[DATA FOR THIS EXERCISE Boundary: Start]

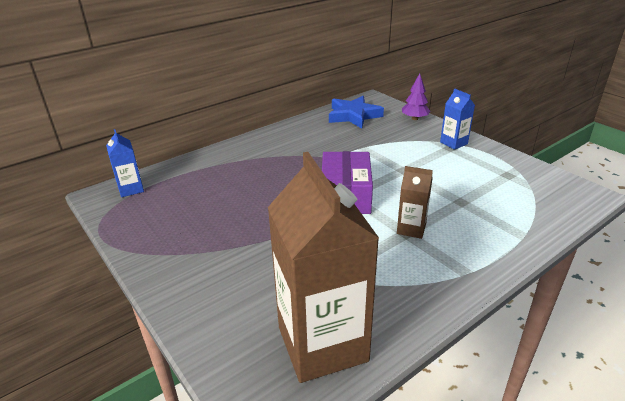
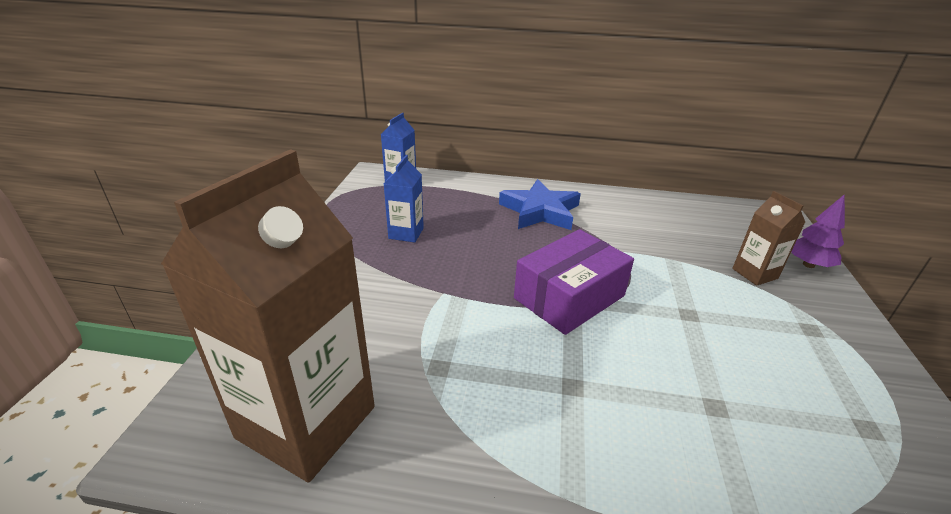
camera: 45 degrees right, 0 degrees up
(353, 116) = (718, 220): blue star -> blue star (540, 211)
(411, 229) = (587, 387): brown carton -> brown carton (754, 273)
(453, 143) = (828, 327): blue carton -> blue carton (406, 233)

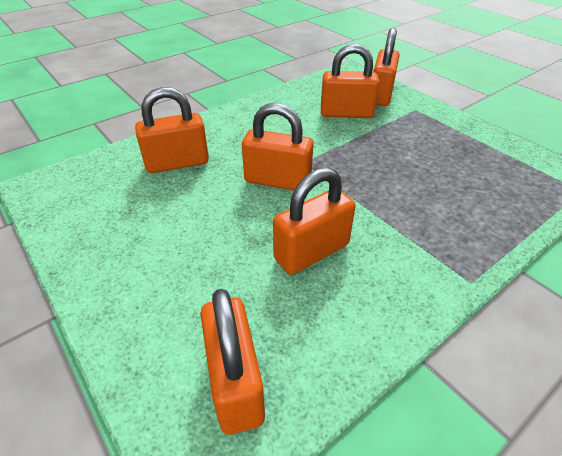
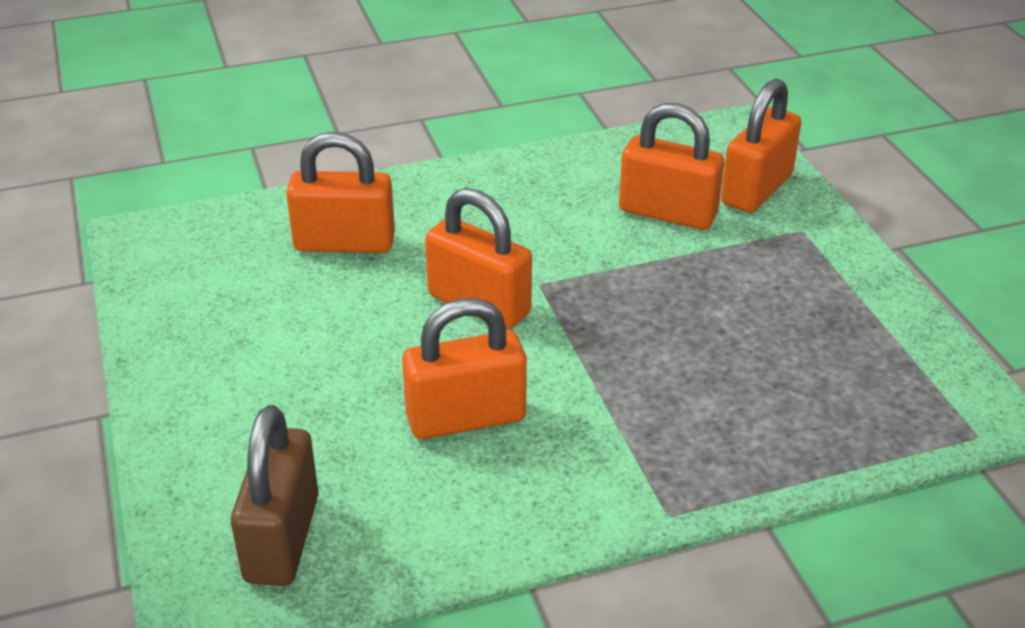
camera: 20 degrees right, 5 degrees down
(235, 382) = (282, 538): orange padlock -> brown padlock

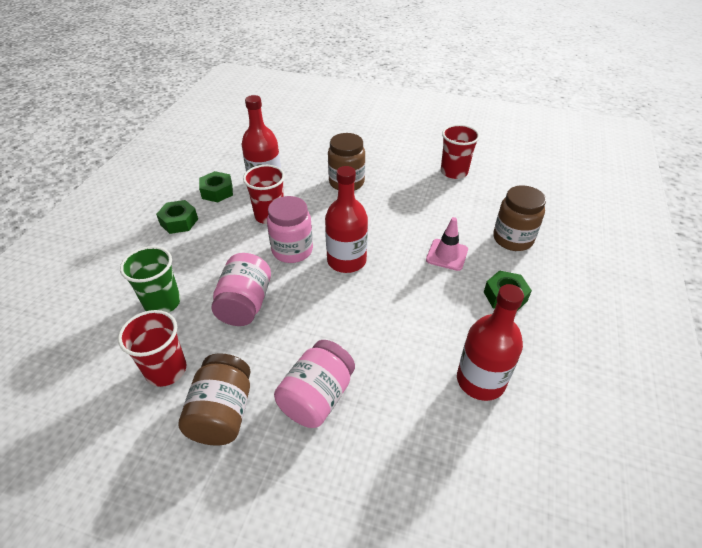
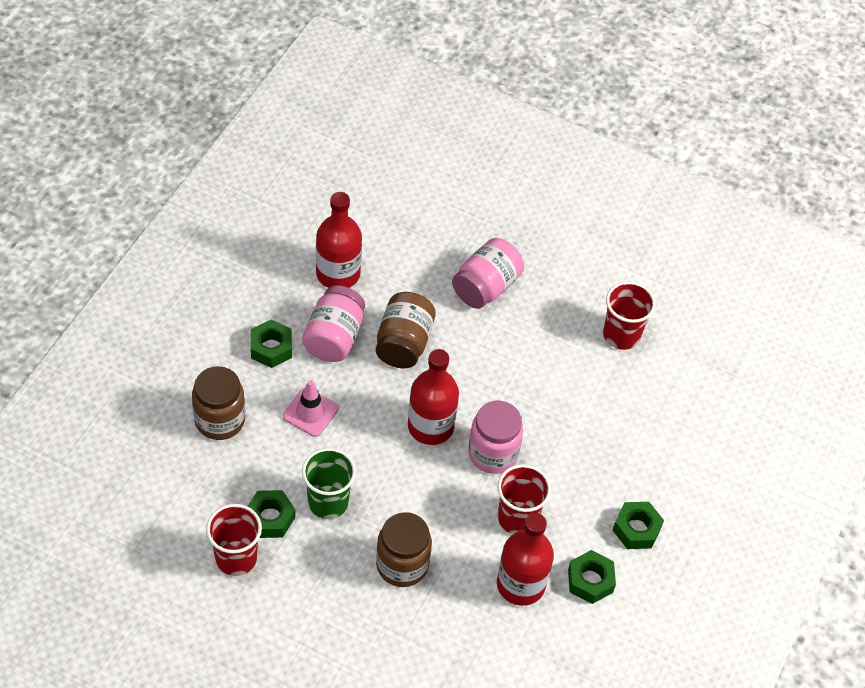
camera: 175 degrees left, 10 degrees up
(162, 303) = (637, 408): green cup -> green cup (328, 502)
(222, 413) = (567, 289): brown jar -> brown jar (403, 343)
(245, 304) = (549, 391): pink jar -> pink jar (334, 337)
(443, 192) = (270, 518): none -> green nut

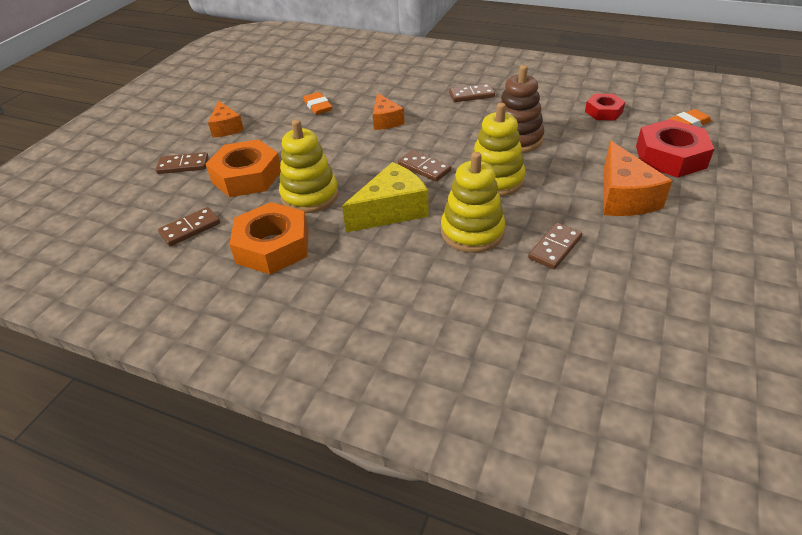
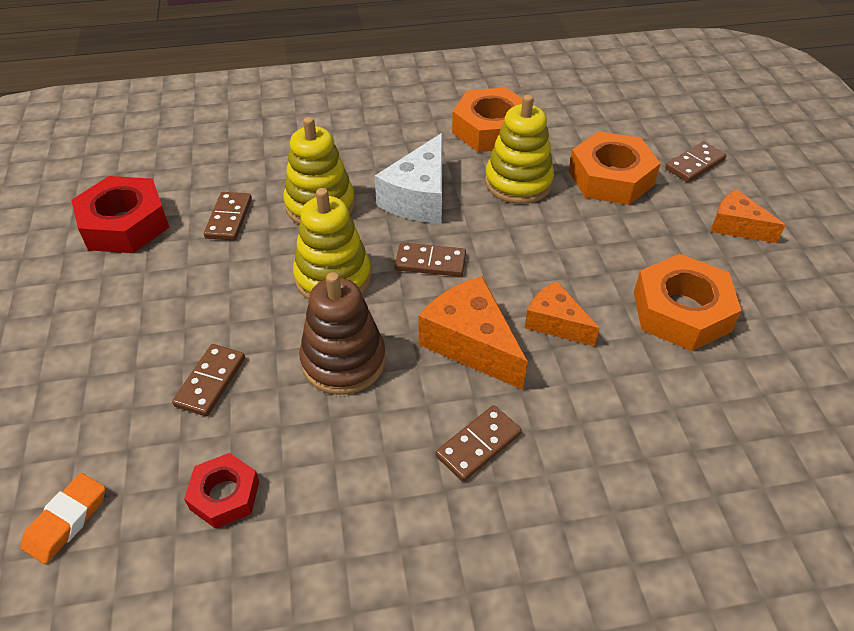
camera: 145 degrees right, 5 degrees up
(190, 228) = (582, 117): brown domino -> brown domino (211, 382)
(318, 106) = (681, 311): orange eraser -> orange nut
(391, 210) = (419, 197): yellow cheese -> white cheese
(623, 197) = (165, 311): orange cheese -> orange cheese (471, 343)
(670, 157) = (102, 414): red nut -> red nut (125, 224)

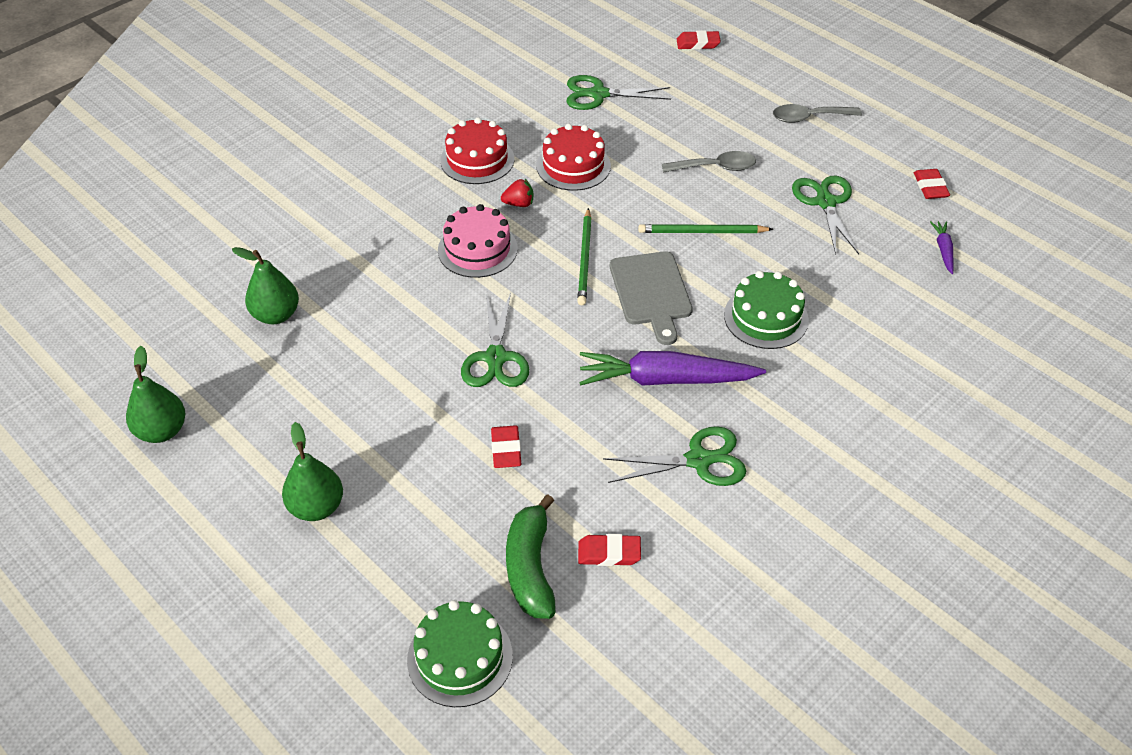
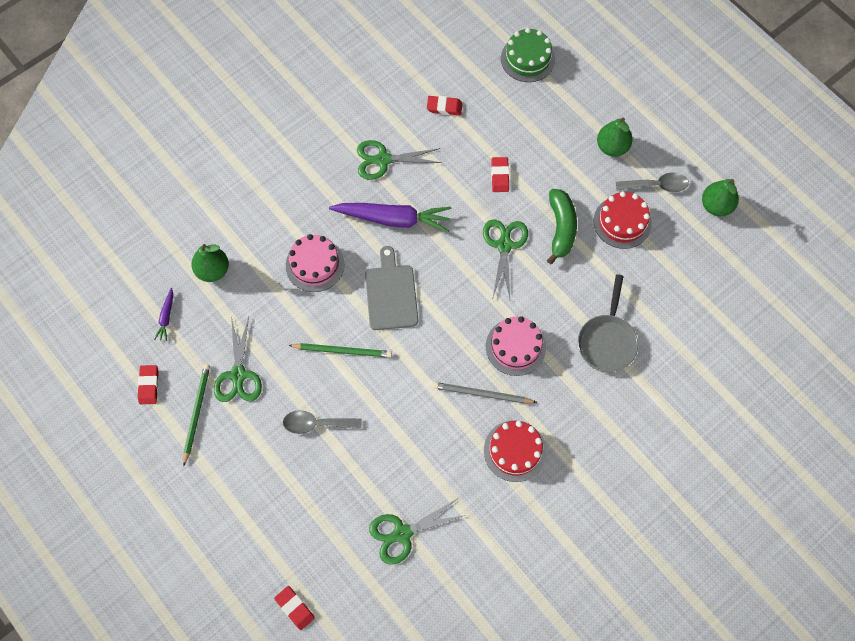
camera: 175 degrees left, 20 degrees up
(276, 315) = (659, 294): green pear -> green pear (213, 270)
(355, 262) = (607, 341): none -> grey pan
(519, 204) = (482, 394): red strawberry -> grey pencil
(530, 567) = (489, 102): green banana -> green banana (561, 228)
(573, 166) = (434, 436): red cake -> red cake (622, 222)
(585, 259) = (435, 330): green pencil -> green pencil (196, 413)
(598, 94) = (402, 533): green scissors -> green scissors turned 150 degrees clockwise
(698, 43) = (295, 608): red eraser -> red eraser turned 45 degrees clockwise
(766, 317) = (315, 265): green cake -> pink cake
(809, 117) = (220, 483): grey spoon -> grey spoon (656, 185)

[DATA FOR THIS EXERCISE Boundary: End]

WORK TASK: Every entry above needs to be printed again exactly, with its pictures left out.

TASK RESULT:
camera: 45 degrees right, 0 degrees up
(353, 116) = (718, 220): blue star -> blue star (540, 211)
(411, 229) = (587, 387): brown carton -> brown carton (754, 273)
(453, 143) = (828, 327): blue carton -> blue carton (406, 233)

camera: 20 degrees right, 5 degrees down
(235, 382) = (282, 538): orange padlock -> brown padlock

camera: 175 degrees left, 10 degrees up
(162, 303) = (637, 408): green cup -> green cup (328, 502)
(222, 413) = (567, 289): brown jar -> brown jar (403, 343)
(245, 304) = (549, 391): pink jar -> pink jar (334, 337)
(443, 192) = (270, 518): none -> green nut

camera: 145 degrees right, 5 degrees up
(190, 228) = (582, 117): brown domino -> brown domino (211, 382)
(318, 106) = (681, 311): orange eraser -> orange nut
(391, 210) = (419, 197): yellow cheese -> white cheese
(623, 197) = (165, 311): orange cheese -> orange cheese (471, 343)
(670, 157) = (102, 414): red nut -> red nut (125, 224)

camera: 175 degrees left, 20 degrees up
(276, 315) = (659, 294): green pear -> green pear (213, 270)
(355, 262) = (607, 341): none -> grey pan
(519, 204) = (482, 394): red strawberry -> grey pencil
(530, 567) = (489, 102): green banana -> green banana (561, 228)
(573, 166) = (434, 436): red cake -> red cake (622, 222)
(585, 259) = (435, 330): green pencil -> green pencil (196, 413)
(598, 94) = (402, 533): green scissors -> green scissors turned 150 degrees clockwise
(698, 43) = (295, 608): red eraser -> red eraser turned 45 degrees clockwise
(766, 317) = (315, 265): green cake -> pink cake
(809, 117) = (220, 483): grey spoon -> grey spoon (656, 185)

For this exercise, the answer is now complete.